Recorded data
———

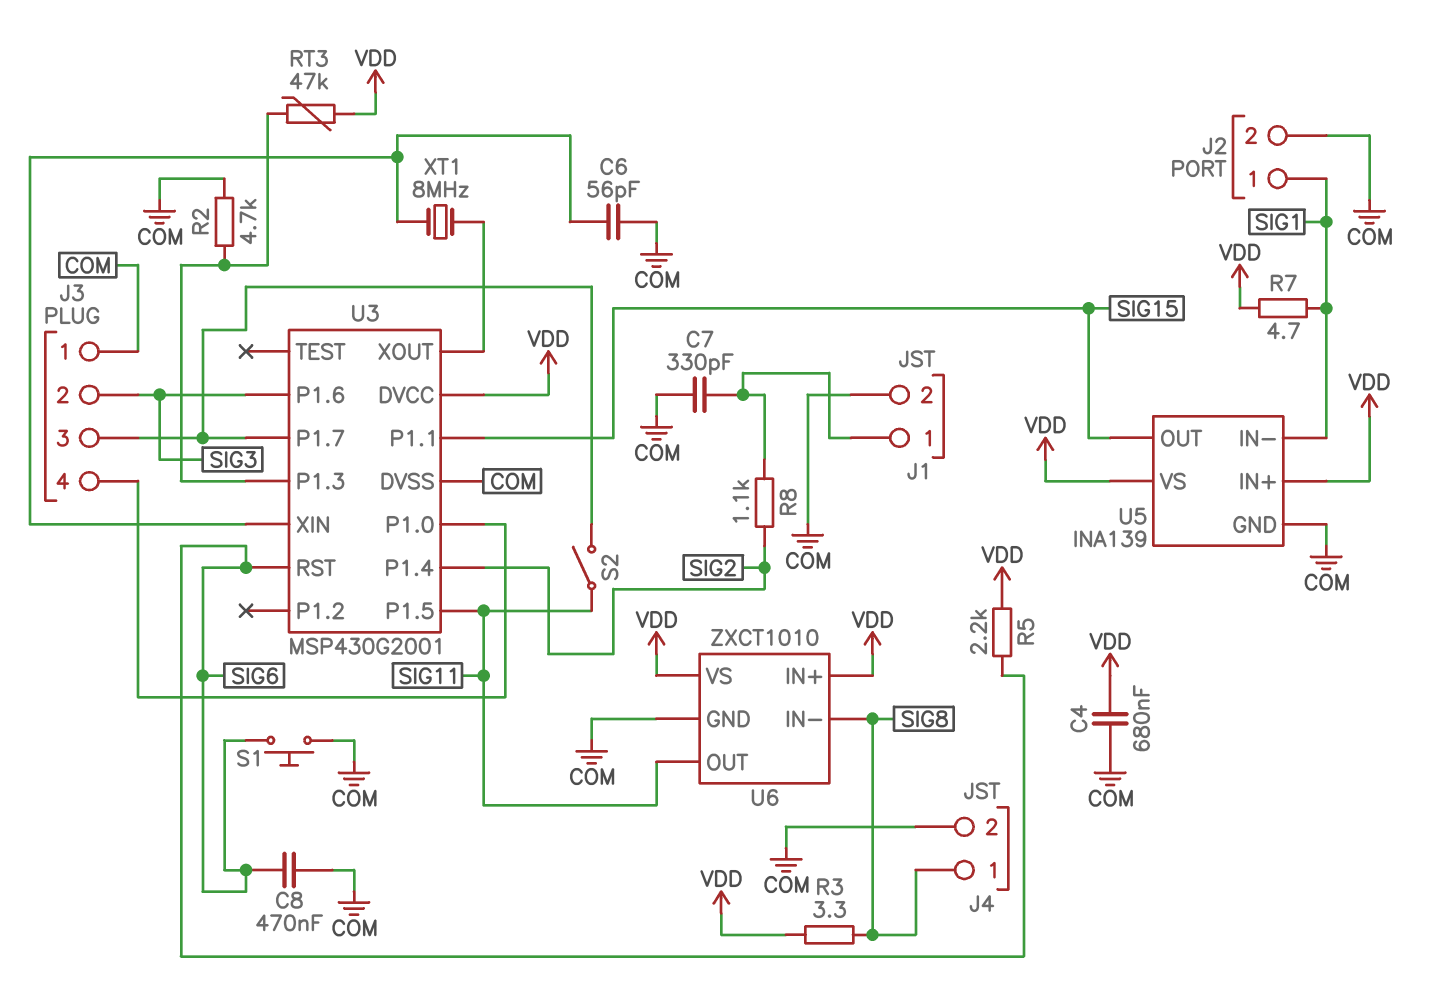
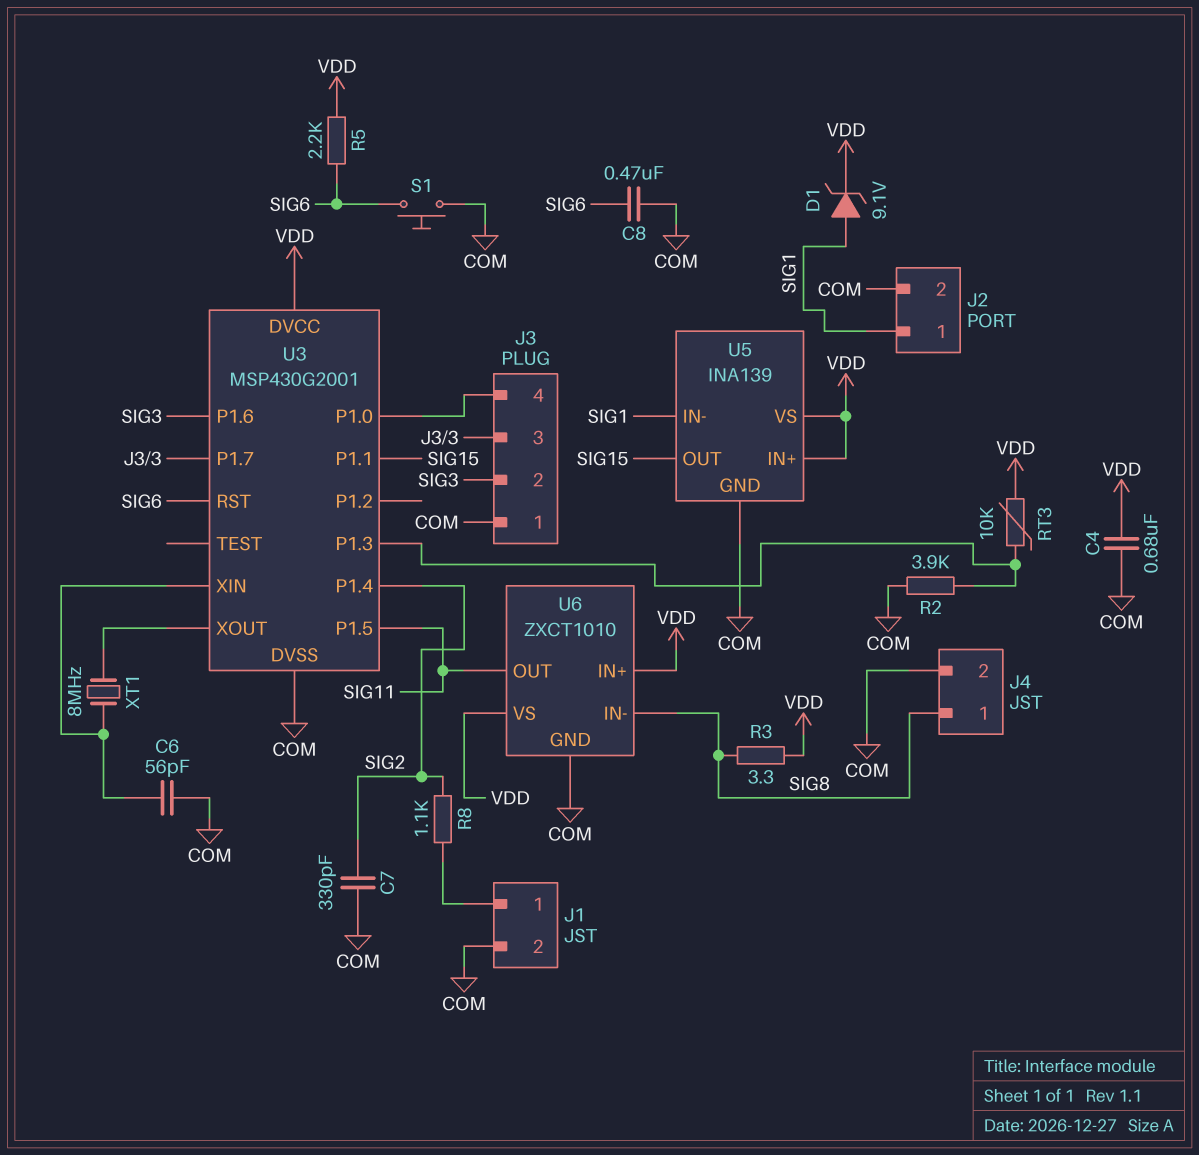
C7: 330pF (COM, J1/1) -> 330pF (COM, SIG2)
D1: none -> zener 9.1V (A SIG1, K VDD)
R2: 4.7k (COM, U3/P1.3) -> 3.9k (COM, U3/P1.3)
R7: 4.7 (SIG1, VDD) -> none
RT3: 47k (U3/P1.3, VDD) -> 10k (U3/P1.3, VDD)
S2: switch (J3/3, SIG11) -> none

———

Give back all of the entries above exactly, with the pictures excluded.

C7: 330pF (COM, J1/1) -> 330pF (COM, SIG2)
D1: none -> zener 9.1V (A SIG1, K VDD)
R2: 4.7k (COM, U3/P1.3) -> 3.9k (COM, U3/P1.3)
R7: 4.7 (SIG1, VDD) -> none
RT3: 47k (U3/P1.3, VDD) -> 10k (U3/P1.3, VDD)
S2: switch (J3/3, SIG11) -> none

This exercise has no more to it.